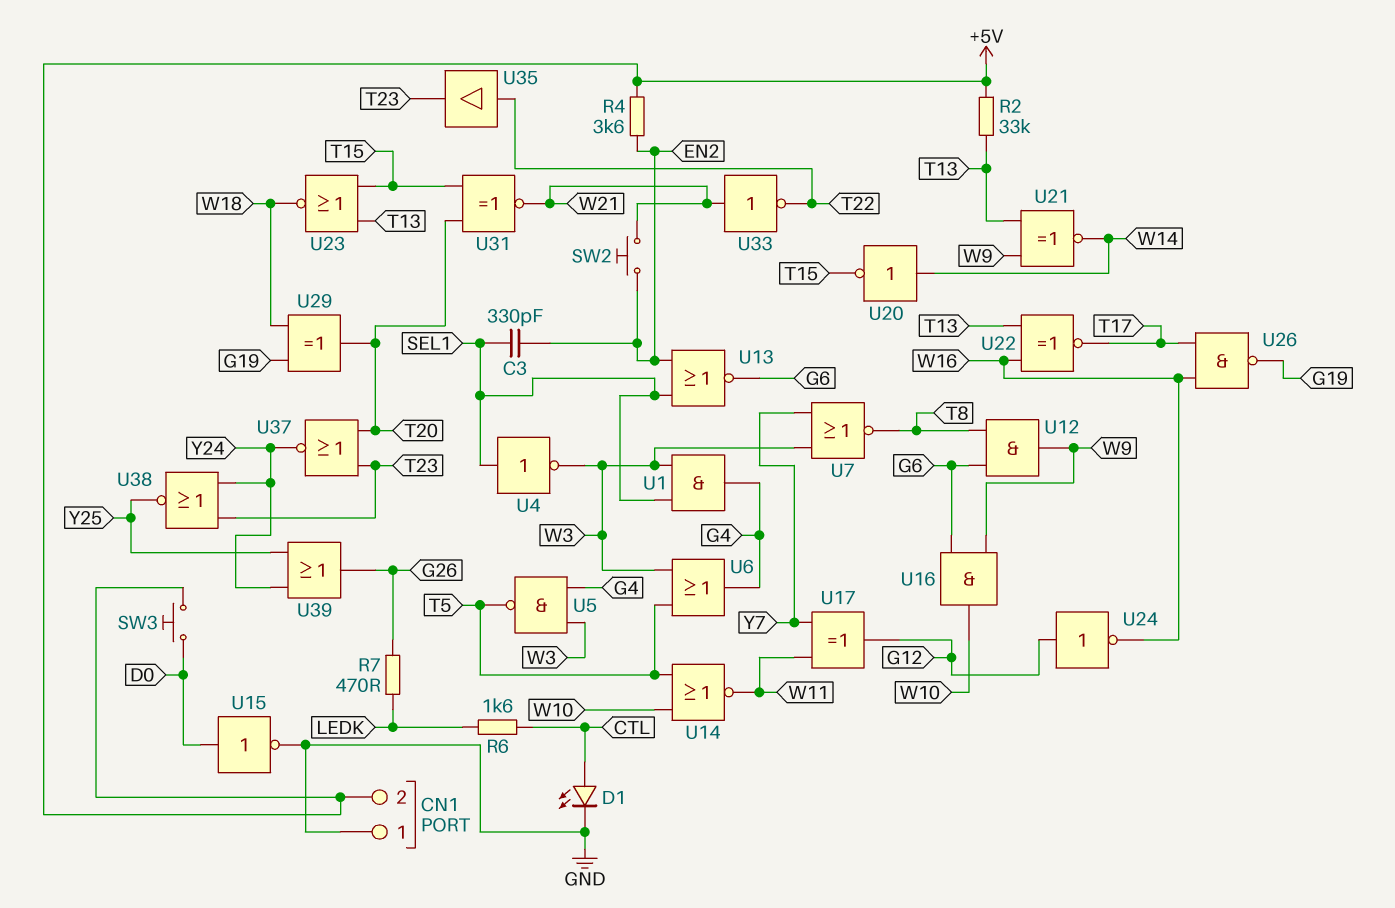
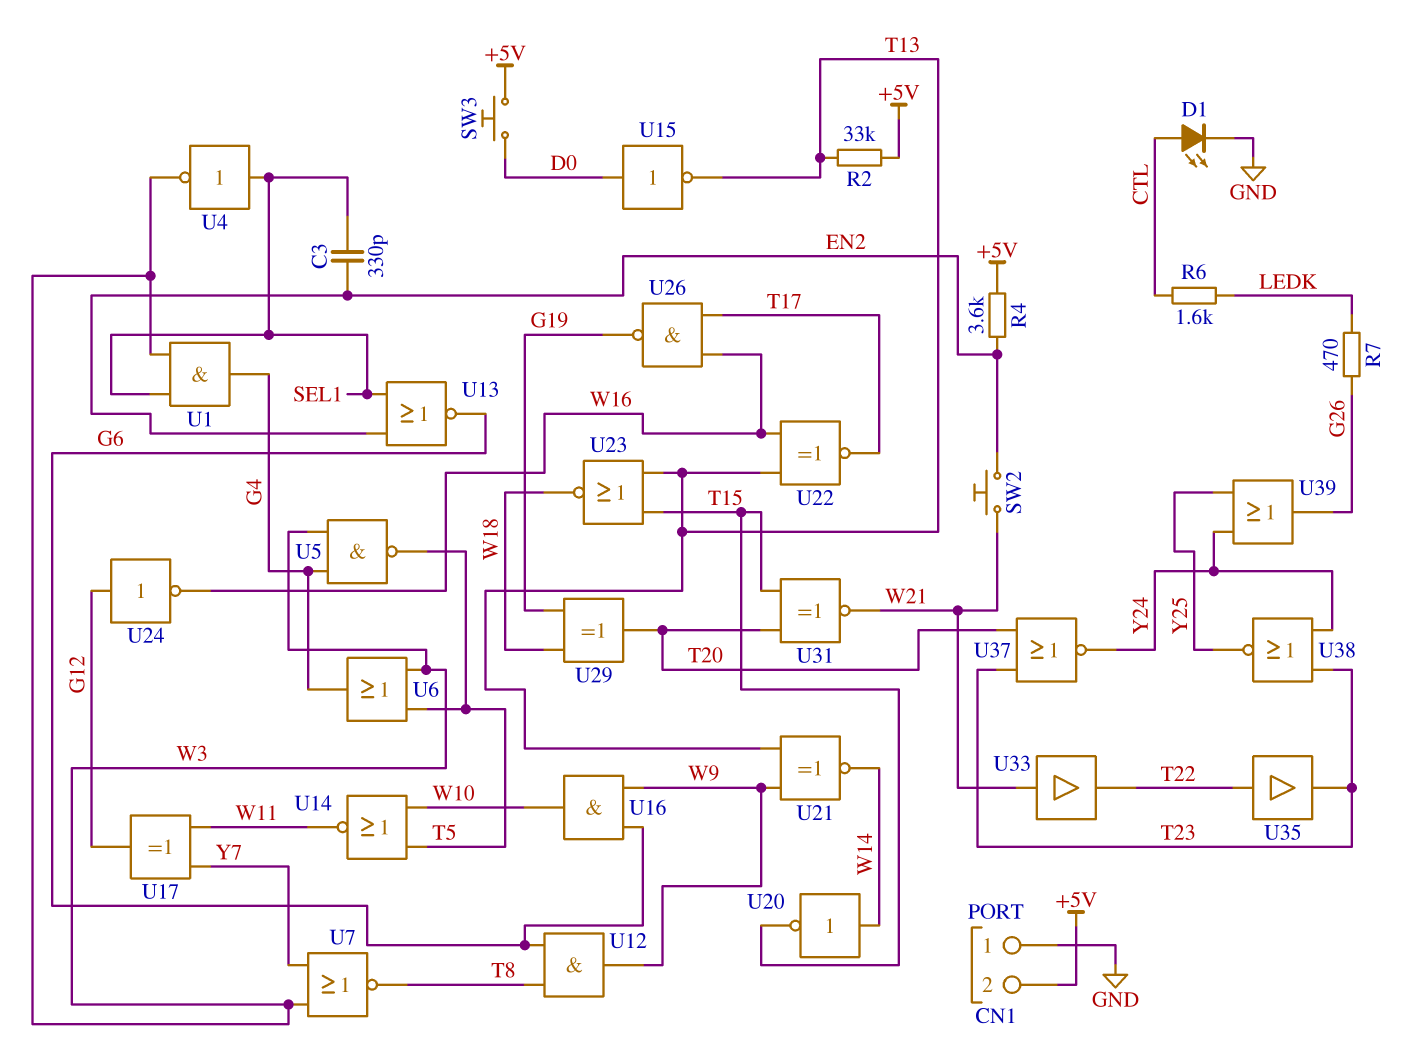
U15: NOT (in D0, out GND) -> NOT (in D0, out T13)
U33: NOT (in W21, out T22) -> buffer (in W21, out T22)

+ + + +

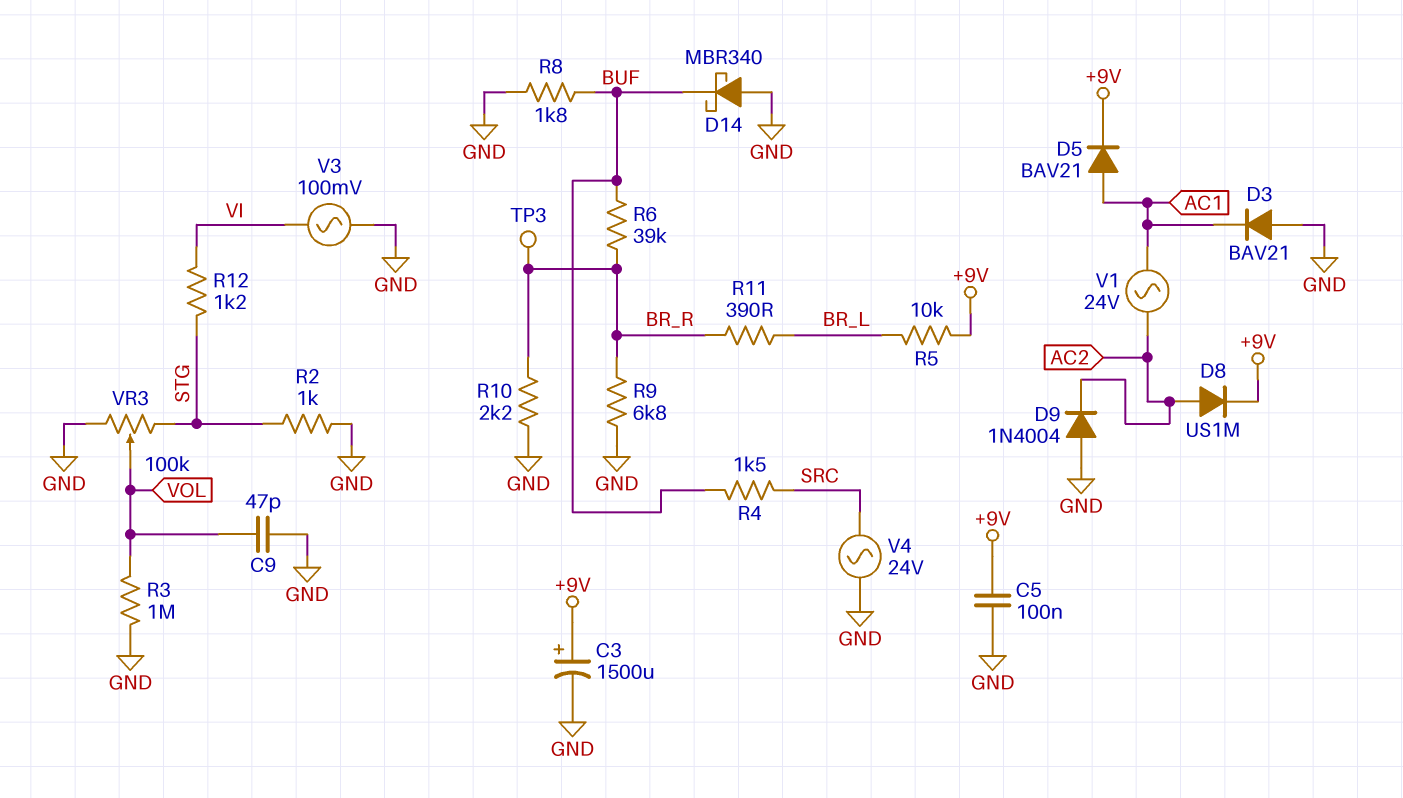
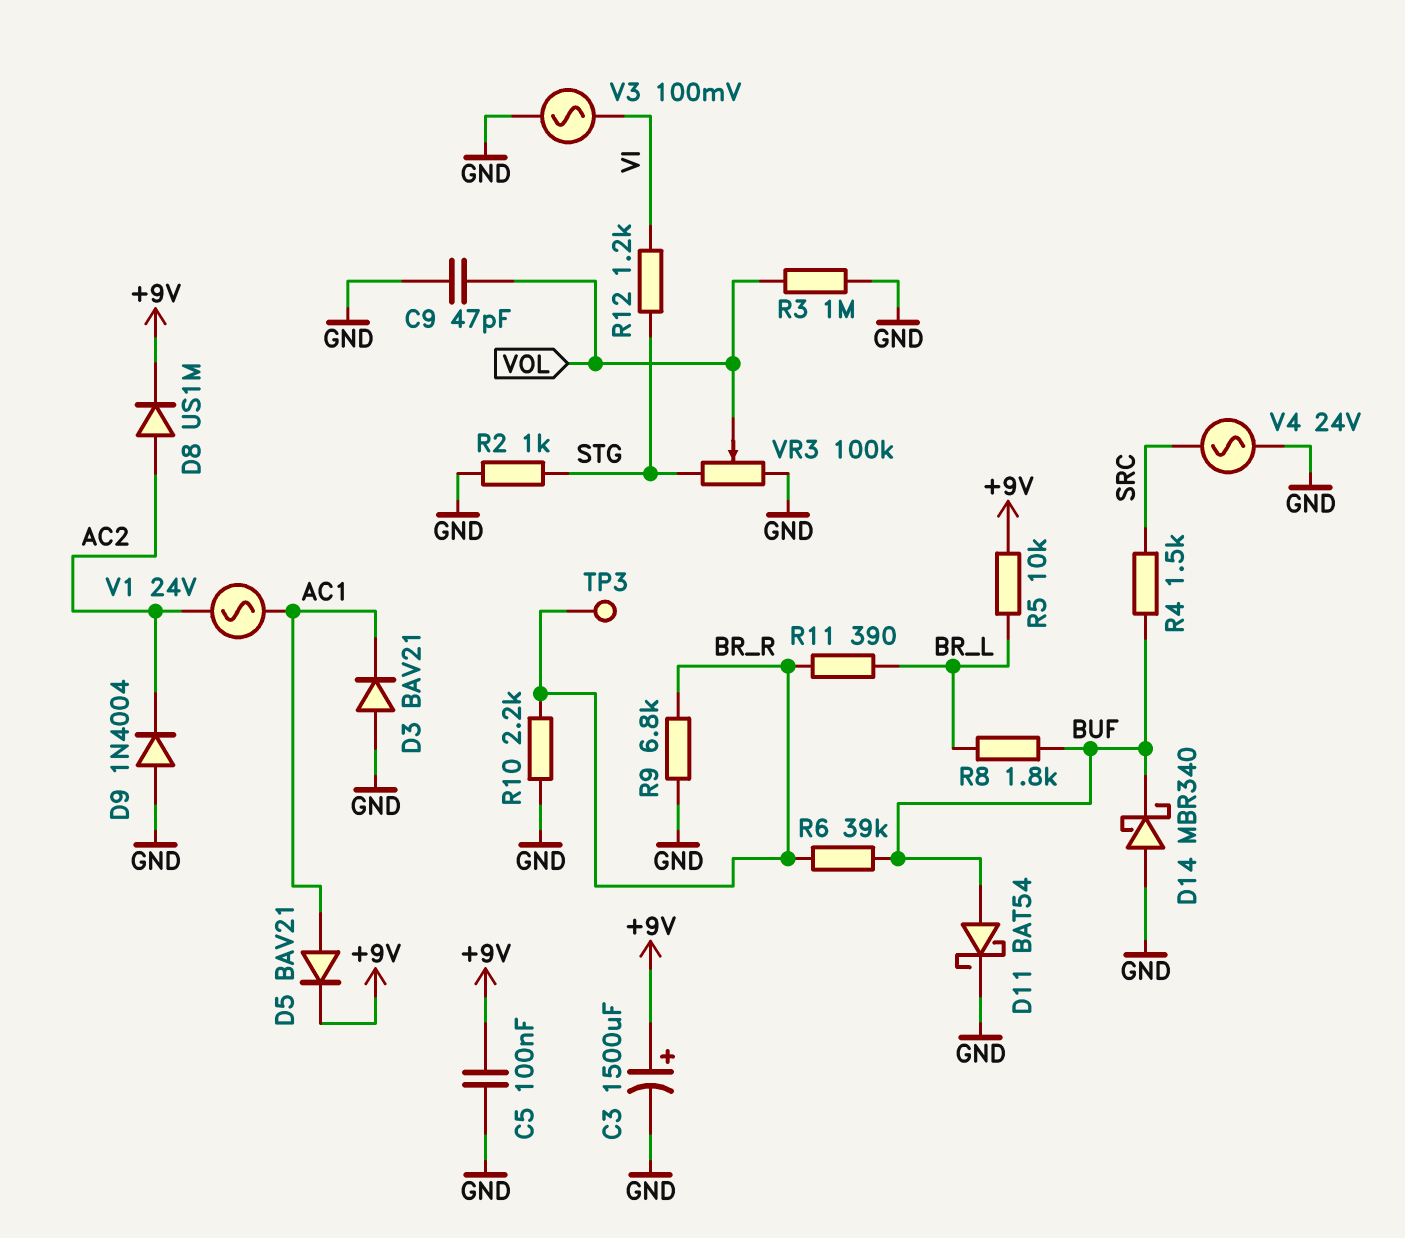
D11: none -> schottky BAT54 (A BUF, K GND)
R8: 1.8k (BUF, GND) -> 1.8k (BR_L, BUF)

+ + + +

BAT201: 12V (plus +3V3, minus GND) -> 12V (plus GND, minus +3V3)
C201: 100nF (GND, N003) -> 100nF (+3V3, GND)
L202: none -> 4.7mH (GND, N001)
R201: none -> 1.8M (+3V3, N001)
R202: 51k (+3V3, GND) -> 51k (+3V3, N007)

+ + + +

Exercise: Supply only the count of lines above holding "none".

Result below: 3